EXERCISE REQUIREMENTS:
Write out, word for word, the part of the listing below that opens with the line containing "camera: 40 degrees right, 5 degrees down" and closes with the line containing "(985, 464) = (718, 626): turquoise", keeping both of those lines and adding no others.

= Beginning of Section =

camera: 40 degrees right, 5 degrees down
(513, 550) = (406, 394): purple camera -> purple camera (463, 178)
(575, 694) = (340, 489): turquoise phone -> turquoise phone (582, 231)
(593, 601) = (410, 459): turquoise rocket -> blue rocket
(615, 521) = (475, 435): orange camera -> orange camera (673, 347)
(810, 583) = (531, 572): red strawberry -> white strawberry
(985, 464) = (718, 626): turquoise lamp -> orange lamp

= End of Section =
= Beginning of Section =

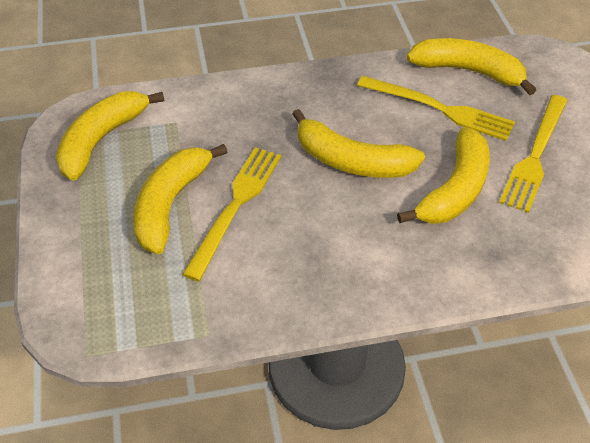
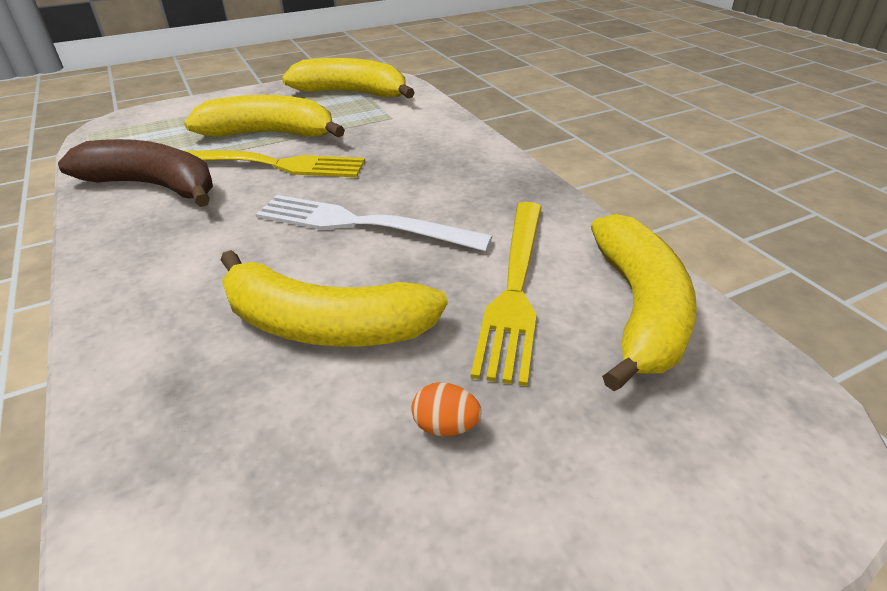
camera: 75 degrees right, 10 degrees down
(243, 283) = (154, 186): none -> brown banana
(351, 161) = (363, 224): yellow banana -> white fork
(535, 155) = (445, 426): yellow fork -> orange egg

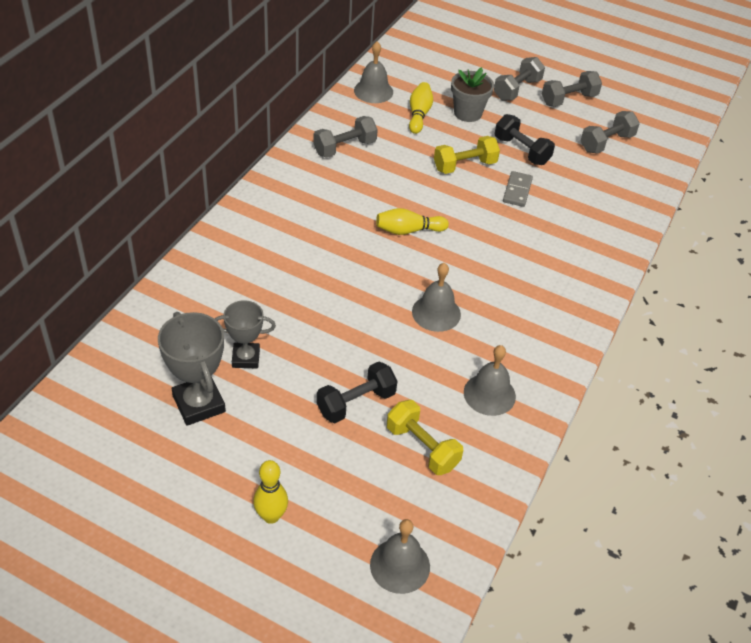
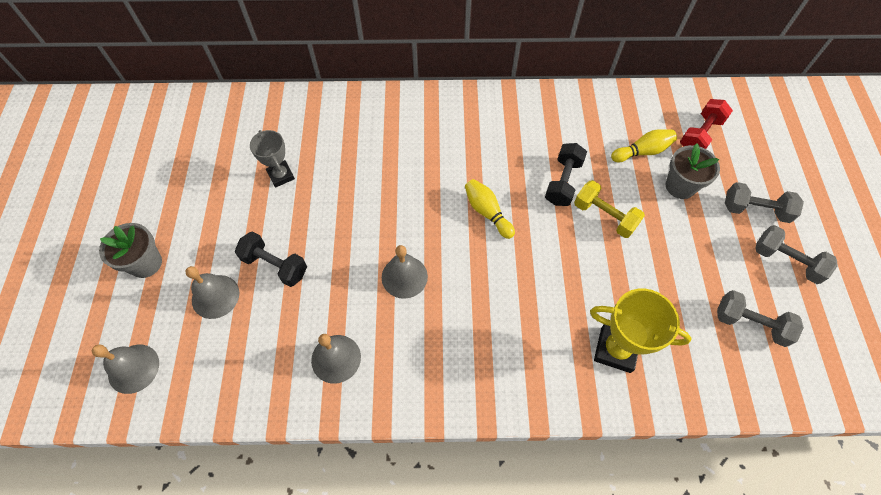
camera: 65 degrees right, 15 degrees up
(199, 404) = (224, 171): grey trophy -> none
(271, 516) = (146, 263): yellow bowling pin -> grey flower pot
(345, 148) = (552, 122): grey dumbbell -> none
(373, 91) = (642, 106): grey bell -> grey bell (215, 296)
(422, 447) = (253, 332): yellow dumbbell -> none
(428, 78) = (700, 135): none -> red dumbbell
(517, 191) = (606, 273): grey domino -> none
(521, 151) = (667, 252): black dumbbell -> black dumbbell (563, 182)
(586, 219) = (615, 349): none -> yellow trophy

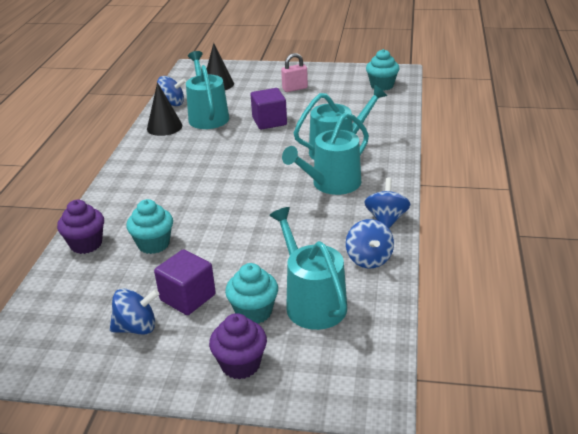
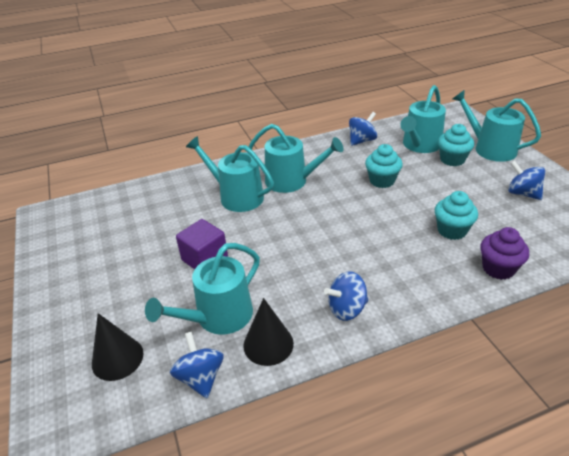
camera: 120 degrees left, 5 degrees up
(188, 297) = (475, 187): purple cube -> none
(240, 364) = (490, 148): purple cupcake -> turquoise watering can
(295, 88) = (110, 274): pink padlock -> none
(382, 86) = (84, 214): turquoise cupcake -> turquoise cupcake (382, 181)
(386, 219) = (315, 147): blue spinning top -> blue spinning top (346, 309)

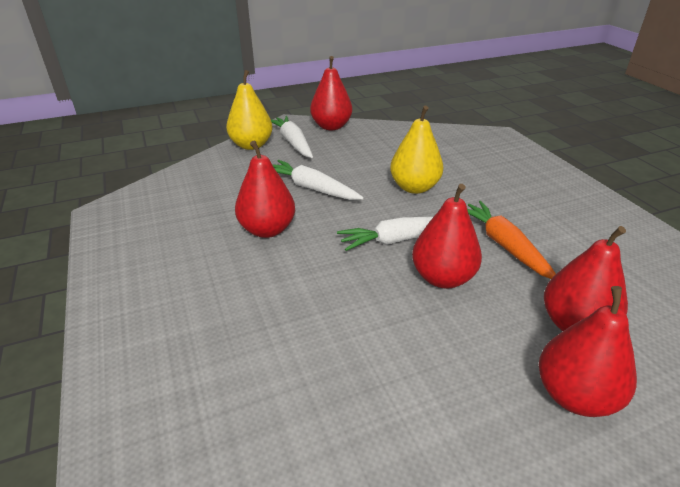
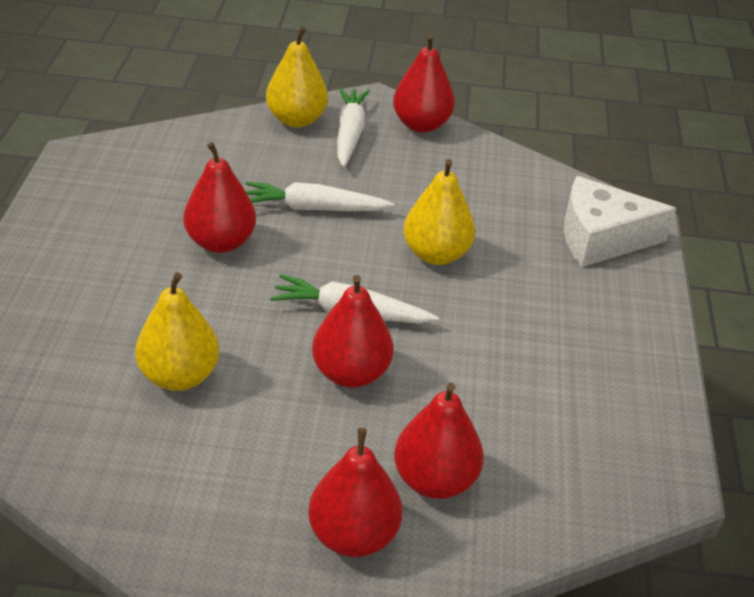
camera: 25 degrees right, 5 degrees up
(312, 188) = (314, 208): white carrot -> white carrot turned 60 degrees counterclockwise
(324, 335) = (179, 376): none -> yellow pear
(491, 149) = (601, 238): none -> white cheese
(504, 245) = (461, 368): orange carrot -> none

= End of Section =

ANSWER FOR THE TASK:
camera: 40 degrees right, 5 degrees down
(513, 550) = (406, 394): purple camera -> purple camera (463, 178)
(575, 694) = (340, 489): turquoise phone -> turquoise phone (582, 231)
(593, 601) = (410, 459): turquoise rocket -> blue rocket
(615, 521) = (475, 435): orange camera -> orange camera (673, 347)
(810, 583) = (531, 572): red strawberry -> white strawberry
(985, 464) = (718, 626): turquoise lamp -> orange lamp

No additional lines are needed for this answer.